§ EXERCISE DETAILS:
Reproduce all of the data word for word.

§ SUPPLIED INFORMATION:

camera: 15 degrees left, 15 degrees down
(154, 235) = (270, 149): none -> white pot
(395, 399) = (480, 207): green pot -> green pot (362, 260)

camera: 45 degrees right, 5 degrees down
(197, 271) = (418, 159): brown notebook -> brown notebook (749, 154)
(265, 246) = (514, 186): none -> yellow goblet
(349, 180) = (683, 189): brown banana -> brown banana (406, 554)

§ RESULT OF THE EXERCISE:
camera: 15 degrees left, 15 degrees down
(154, 235) = (270, 149): none -> white pot
(395, 399) = (480, 207): green pot -> green pot (362, 260)

camera: 45 degrees right, 5 degrees down
(197, 271) = (418, 159): brown notebook -> brown notebook (749, 154)
(265, 246) = (514, 186): none -> yellow goblet
(349, 180) = (683, 189): brown banana -> brown banana (406, 554)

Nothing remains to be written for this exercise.